Problem to solve — Please set down, unchanged, each line from the one with "TurquoiseButton (632 378" to the final line of the data below, both included. Drop the pictures.

..............................

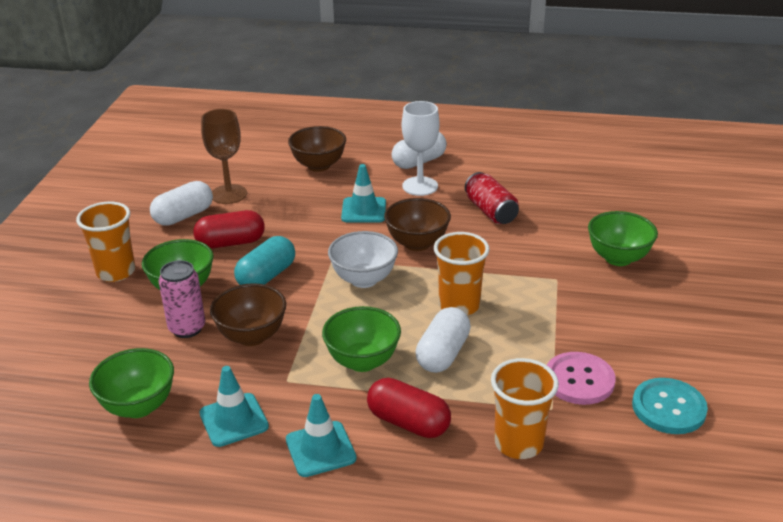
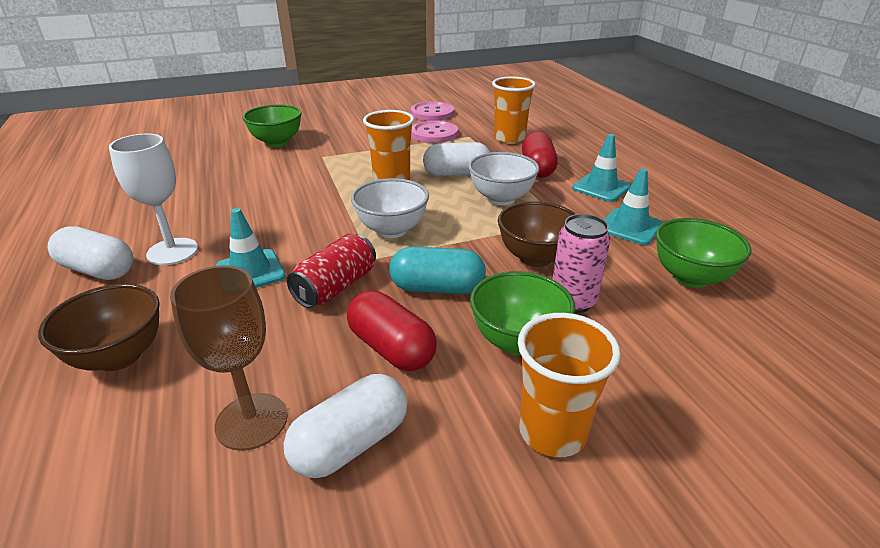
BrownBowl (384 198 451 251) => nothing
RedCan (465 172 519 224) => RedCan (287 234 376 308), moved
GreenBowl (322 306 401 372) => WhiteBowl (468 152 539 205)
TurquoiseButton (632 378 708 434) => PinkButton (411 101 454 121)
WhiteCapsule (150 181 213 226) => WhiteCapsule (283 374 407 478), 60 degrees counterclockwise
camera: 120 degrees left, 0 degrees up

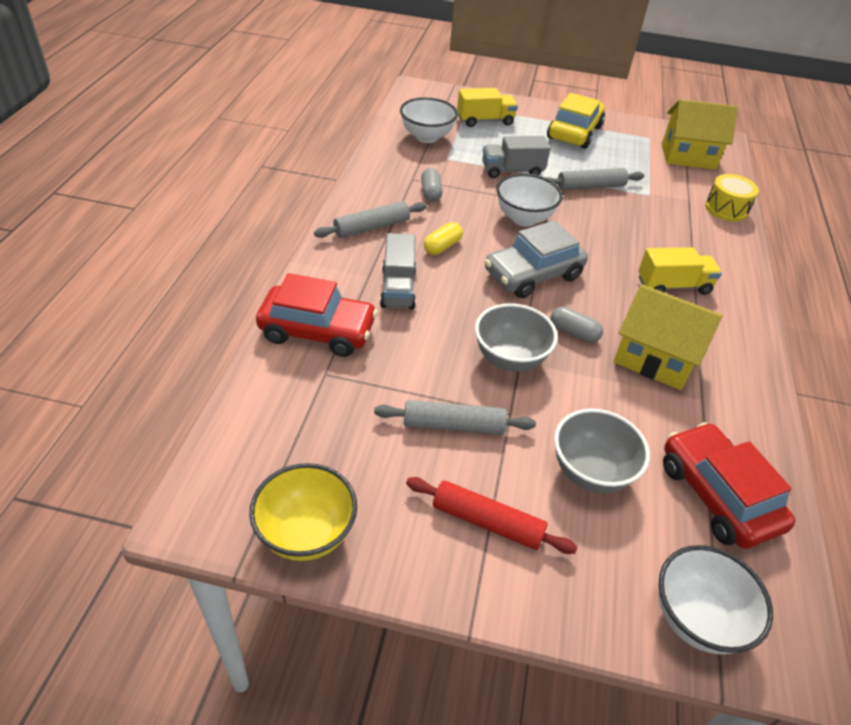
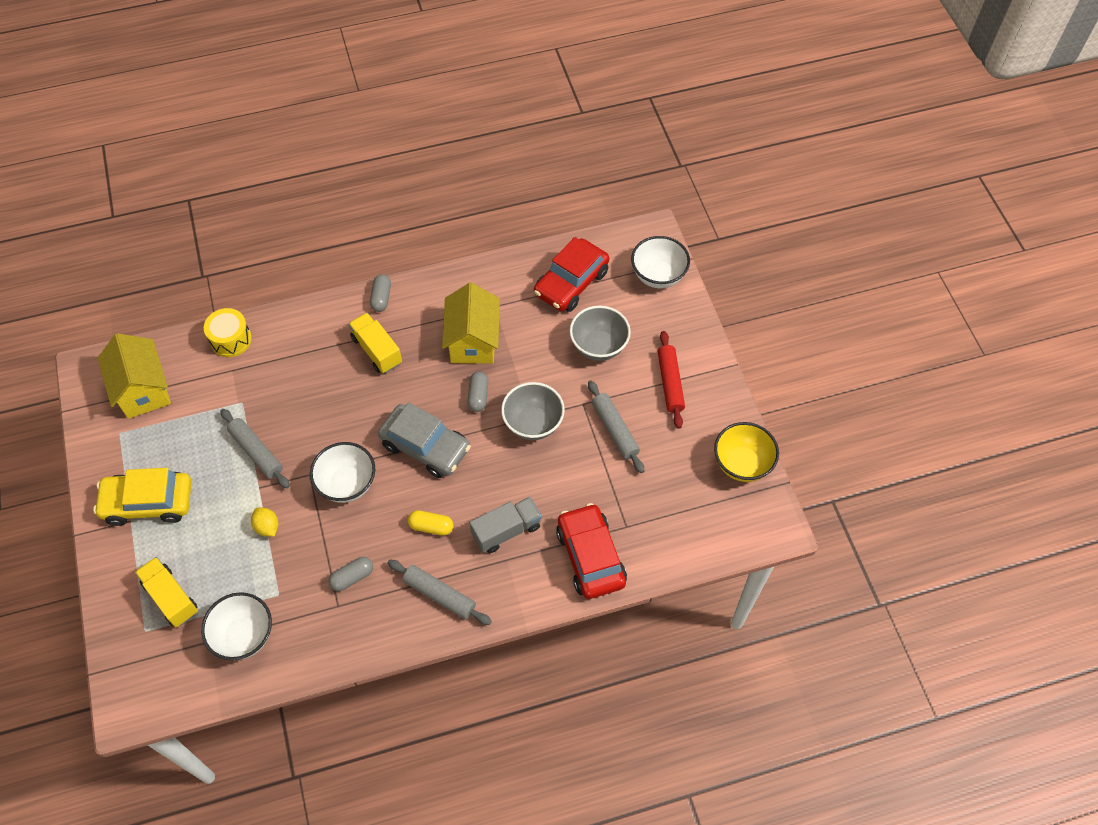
nothing => GreyCapsule (370 274 391 312)
GreyTruck (482 136 550 178) => YellowLemon (251 508 279 537)
camera: 115 degrees left, 15 degrees up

..............................

Solution to the exercise —
TurquoiseButton (632 378 708 434) => PinkButton (411 101 454 121)
WhiteCapsule (150 181 213 226) => WhiteCapsule (283 374 407 478), 60 degrees counterclockwise
camera: 120 degrees left, 0 degrees up

nothing => GreyCapsule (370 274 391 312)
GreyTruck (482 136 550 178) => YellowLemon (251 508 279 537)
camera: 115 degrees left, 15 degrees up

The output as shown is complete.